(ASSIGNMENT): Duplicate the data below line for line, omitting the pictures.

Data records
—————
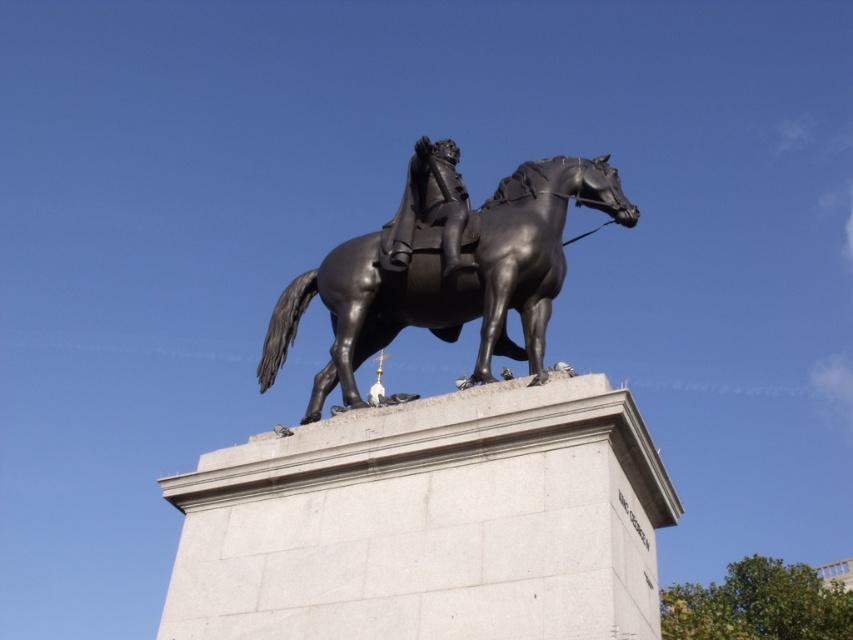
Question: Which point is closer to the camera?

Choices:
 (A) (416, 186)
 (B) (264, 356)
 (C) (386, 476)

Answer: (C)

Question: Is polished bronze horse at center to the right of polished bronze figure at center from the viewer's perspective?

Choices:
 (A) yes
 (B) no

Answer: (A)

Question: Can you confirm if bronze statue at center is positioned below polished bronze figure at center?

Choices:
 (A) no
 (B) yes

Answer: (B)

Question: Can you confirm if bronze statue at center is smaller than polished bronze horse at center?

Choices:
 (A) no
 (B) yes

Answer: (A)

Question: Which object is farther from the camera taking this photo?

Choices:
 (A) polished bronze figure at center
 (B) bronze statue at center

Answer: (A)

Question: Considering the real-world distances, which object is closest to the polished bronze figure at center?

Choices:
 (A) polished bronze horse at center
 (B) bronze statue at center

Answer: (A)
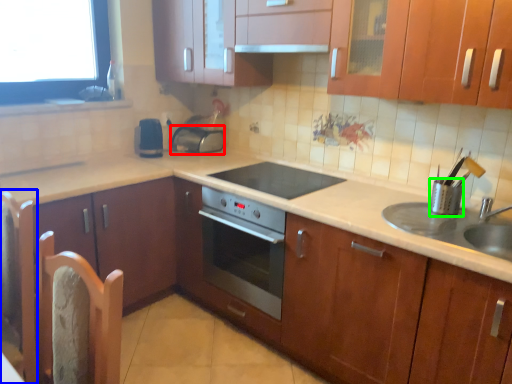
Question: Which object is positioned farthest from appliance (highlighted by a red box)? Select from chair (highlighted by a blue box) and appliance (highlighted by a green box).

Choices:
 (A) chair
 (B) appliance

Answer: (B)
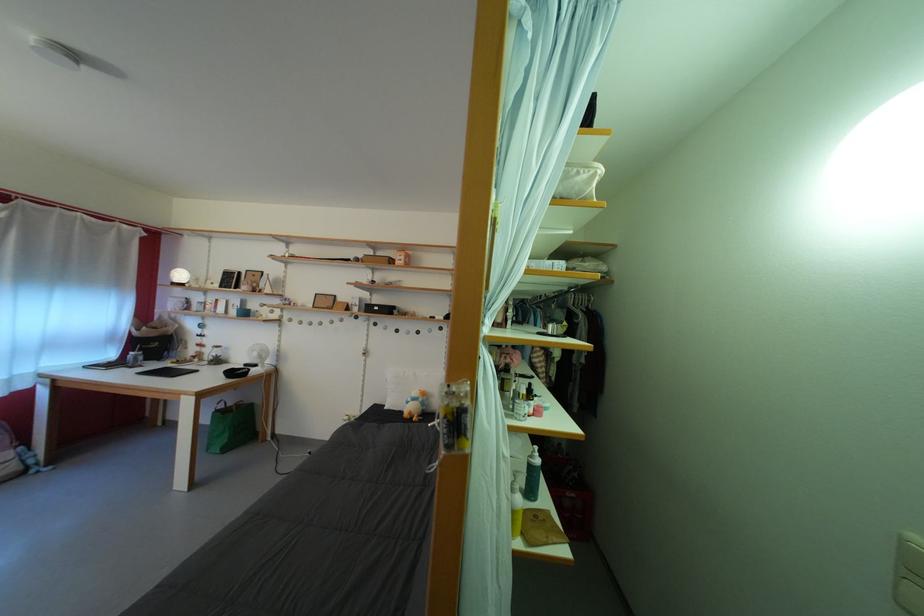
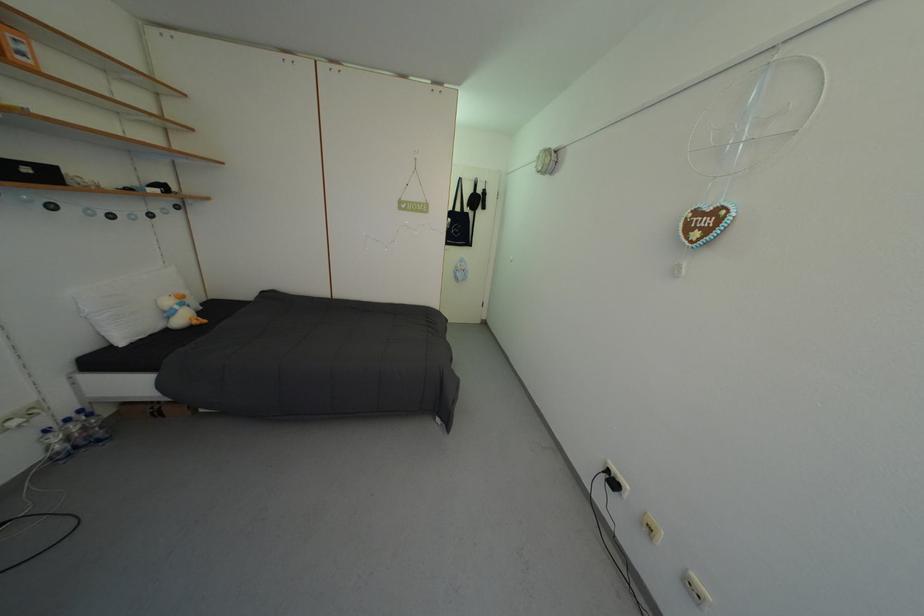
—————
(EXERCISE RESPONSE):
Question: Which point is closer to the camera?

Choices:
 (A) (416, 186)
 (B) (264, 356)
 (C) (386, 476)

Answer: (C)

Question: Is polished bronze horse at center to the right of polished bronze figure at center from the viewer's perspective?

Choices:
 (A) yes
 (B) no

Answer: (A)

Question: Can you confirm if bronze statue at center is positioned below polished bronze figure at center?

Choices:
 (A) no
 (B) yes

Answer: (B)

Question: Can you confirm if bronze statue at center is smaller than polished bronze horse at center?

Choices:
 (A) no
 (B) yes

Answer: (A)

Question: Which object is farther from the camera taking this photo?

Choices:
 (A) polished bronze figure at center
 (B) bronze statue at center

Answer: (A)

Question: Considering the real-world distances, which object is closest to the polished bronze figure at center?

Choices:
 (A) polished bronze horse at center
 (B) bronze statue at center

Answer: (A)
Question: Which object is positioned farthest from appliance (highlighted by a red box)? Select from chair (highlighted by a blue box) and appliance (highlighted by a green box).

Choices:
 (A) chair
 (B) appliance

Answer: (B)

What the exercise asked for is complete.